Recorded data
---*---
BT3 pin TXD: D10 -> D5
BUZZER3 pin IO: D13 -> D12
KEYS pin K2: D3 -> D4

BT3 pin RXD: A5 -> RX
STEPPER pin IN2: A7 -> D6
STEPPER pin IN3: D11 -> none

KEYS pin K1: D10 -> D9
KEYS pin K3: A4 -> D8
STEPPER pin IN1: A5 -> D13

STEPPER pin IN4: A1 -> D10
---*---
To do -> Transcribe the records above exactly, but only from the line that contains "STEPPER pin IN2: A7 -> D6" through their final line, inclusive.

Task solution ->
STEPPER pin IN2: A7 -> D6
STEPPER pin IN3: D11 -> none

KEYS pin K1: D10 -> D9
KEYS pin K3: A4 -> D8
STEPPER pin IN1: A5 -> D13

STEPPER pin IN4: A1 -> D10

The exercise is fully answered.